**PROVIDED DATA:**
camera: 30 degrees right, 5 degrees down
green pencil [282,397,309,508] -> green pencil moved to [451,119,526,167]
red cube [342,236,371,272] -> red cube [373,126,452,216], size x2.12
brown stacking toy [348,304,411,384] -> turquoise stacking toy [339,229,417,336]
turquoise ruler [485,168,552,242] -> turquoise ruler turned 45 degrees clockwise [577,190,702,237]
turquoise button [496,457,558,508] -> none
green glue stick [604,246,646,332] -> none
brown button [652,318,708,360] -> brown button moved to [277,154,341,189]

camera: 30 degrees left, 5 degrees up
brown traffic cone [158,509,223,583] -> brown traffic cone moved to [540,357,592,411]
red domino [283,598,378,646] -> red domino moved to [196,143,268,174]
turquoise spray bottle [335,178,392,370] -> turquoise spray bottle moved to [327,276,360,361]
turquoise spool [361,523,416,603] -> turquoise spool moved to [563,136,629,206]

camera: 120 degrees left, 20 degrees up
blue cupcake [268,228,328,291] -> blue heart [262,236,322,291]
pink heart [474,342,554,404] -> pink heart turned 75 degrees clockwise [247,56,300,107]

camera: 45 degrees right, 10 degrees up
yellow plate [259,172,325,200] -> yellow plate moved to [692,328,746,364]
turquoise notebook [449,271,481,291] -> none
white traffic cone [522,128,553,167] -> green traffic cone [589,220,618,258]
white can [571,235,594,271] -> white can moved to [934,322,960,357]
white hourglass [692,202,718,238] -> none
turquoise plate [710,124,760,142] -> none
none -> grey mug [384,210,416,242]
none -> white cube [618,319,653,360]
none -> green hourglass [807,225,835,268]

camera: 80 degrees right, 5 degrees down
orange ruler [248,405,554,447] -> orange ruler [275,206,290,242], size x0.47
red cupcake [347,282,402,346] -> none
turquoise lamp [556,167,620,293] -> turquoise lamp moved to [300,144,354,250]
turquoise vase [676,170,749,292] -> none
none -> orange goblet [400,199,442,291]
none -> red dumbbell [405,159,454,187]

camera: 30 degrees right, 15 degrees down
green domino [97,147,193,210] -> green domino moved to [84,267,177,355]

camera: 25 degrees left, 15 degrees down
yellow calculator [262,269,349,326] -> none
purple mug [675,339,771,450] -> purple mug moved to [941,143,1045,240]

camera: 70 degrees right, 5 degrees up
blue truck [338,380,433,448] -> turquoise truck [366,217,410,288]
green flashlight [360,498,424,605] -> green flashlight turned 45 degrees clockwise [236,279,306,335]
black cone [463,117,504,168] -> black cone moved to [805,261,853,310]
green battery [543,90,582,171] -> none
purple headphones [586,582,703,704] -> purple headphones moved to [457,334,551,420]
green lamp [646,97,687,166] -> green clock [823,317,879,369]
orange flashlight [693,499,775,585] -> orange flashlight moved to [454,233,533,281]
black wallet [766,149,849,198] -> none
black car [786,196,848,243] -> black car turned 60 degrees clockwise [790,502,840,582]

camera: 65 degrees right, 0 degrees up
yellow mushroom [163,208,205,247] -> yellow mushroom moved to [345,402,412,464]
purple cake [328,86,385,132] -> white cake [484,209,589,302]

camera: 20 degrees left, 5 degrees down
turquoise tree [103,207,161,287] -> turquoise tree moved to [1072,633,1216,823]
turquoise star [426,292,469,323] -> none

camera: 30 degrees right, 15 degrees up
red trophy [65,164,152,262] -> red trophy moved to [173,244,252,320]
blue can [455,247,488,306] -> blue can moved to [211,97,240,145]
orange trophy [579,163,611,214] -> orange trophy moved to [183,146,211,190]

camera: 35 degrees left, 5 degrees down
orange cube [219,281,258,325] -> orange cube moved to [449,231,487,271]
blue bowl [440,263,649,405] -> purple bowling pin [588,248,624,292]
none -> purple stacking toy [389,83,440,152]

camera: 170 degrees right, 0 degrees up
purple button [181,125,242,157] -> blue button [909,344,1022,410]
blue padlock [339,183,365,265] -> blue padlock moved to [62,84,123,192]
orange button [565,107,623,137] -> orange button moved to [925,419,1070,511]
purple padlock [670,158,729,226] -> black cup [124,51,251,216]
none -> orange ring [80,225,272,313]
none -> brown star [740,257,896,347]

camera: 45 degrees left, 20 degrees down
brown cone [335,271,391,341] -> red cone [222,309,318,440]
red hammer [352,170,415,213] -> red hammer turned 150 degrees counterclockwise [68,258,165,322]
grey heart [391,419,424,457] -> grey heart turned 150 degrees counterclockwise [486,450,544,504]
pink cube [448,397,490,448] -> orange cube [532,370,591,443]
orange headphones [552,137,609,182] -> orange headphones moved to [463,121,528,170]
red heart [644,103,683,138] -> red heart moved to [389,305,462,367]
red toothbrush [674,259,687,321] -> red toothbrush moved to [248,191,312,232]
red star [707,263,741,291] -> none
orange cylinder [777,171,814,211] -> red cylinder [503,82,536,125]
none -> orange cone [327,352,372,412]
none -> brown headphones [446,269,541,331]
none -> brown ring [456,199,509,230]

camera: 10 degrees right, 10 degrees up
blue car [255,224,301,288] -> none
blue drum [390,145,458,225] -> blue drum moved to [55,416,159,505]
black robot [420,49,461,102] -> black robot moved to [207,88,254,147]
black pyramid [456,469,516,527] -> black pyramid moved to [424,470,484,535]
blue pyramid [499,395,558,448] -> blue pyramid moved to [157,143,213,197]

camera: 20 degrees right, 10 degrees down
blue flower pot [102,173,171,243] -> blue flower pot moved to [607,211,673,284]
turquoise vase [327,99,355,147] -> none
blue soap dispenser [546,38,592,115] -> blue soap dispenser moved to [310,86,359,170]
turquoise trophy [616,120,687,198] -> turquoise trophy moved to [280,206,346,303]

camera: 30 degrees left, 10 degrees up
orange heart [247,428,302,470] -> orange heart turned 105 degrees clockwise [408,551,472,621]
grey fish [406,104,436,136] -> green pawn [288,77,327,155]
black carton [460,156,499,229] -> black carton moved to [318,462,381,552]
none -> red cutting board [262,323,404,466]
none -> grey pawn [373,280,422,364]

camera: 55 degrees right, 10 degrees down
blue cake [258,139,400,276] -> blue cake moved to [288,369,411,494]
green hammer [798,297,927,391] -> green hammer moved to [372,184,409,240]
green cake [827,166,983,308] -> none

**WHAT THE TASK REQUIRES:** Go through the data and gather every line that holds "stacking".

**OUTPUT FOR THIS EXERCISE:**
brown stacking toy [348,304,411,384] -> turquoise stacking toy [339,229,417,336]
none -> purple stacking toy [389,83,440,152]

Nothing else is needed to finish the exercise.